* **Material provided**
□ □ □ □

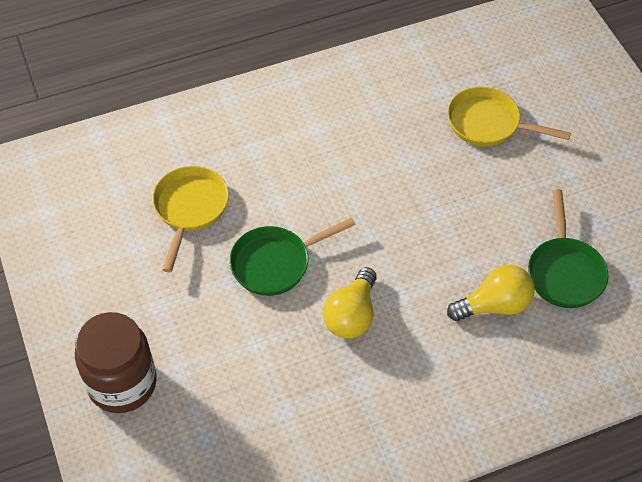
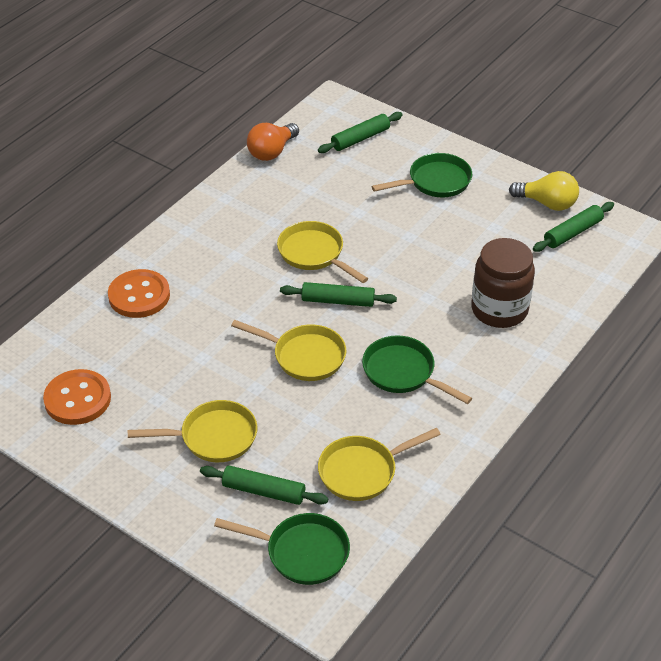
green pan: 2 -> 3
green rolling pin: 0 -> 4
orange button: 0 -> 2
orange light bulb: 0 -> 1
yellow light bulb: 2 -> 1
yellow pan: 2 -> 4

□ □ □ □

* **The problem**
Answer with a number alone: how many lines of the listing above include the string "bulb"?

* **Finished task**
2